What is being asked: Take every line from the material that has the word "instances" in it.
**** Data to use ****
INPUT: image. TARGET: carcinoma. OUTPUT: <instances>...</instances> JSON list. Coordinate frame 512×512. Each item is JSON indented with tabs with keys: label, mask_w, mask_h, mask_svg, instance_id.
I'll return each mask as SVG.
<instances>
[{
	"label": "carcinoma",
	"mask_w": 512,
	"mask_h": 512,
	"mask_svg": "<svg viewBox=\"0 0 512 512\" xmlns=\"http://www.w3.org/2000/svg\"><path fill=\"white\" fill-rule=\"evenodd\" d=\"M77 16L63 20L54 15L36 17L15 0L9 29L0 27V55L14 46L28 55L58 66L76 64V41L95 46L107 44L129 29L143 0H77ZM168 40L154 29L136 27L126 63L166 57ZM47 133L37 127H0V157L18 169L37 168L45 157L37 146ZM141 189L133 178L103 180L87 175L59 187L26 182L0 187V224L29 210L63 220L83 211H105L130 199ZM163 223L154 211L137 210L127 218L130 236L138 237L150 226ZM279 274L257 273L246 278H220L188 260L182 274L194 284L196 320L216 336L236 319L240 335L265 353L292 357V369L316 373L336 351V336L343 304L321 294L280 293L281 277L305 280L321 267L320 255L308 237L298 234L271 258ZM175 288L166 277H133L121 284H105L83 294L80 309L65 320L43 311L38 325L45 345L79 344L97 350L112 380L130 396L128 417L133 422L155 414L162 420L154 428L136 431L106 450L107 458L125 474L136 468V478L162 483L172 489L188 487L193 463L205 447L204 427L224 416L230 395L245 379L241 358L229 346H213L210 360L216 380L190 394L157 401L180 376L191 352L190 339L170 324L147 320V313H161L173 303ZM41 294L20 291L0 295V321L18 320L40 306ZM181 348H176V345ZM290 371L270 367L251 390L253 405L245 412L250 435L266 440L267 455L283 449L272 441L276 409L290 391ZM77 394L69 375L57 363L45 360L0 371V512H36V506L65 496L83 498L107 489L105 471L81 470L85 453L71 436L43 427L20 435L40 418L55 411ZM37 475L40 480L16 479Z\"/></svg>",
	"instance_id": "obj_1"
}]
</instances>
****
Output for this task:
INPUT: image. TARGET: carcinoma. OUTPUT: <instances>...</instances> JSON list. Coordinate frame 512×512. Each item is JSON indented with tabs with keys: label, mask_w, mask_h, mask_svg, instance_id.
<instances>
</instances>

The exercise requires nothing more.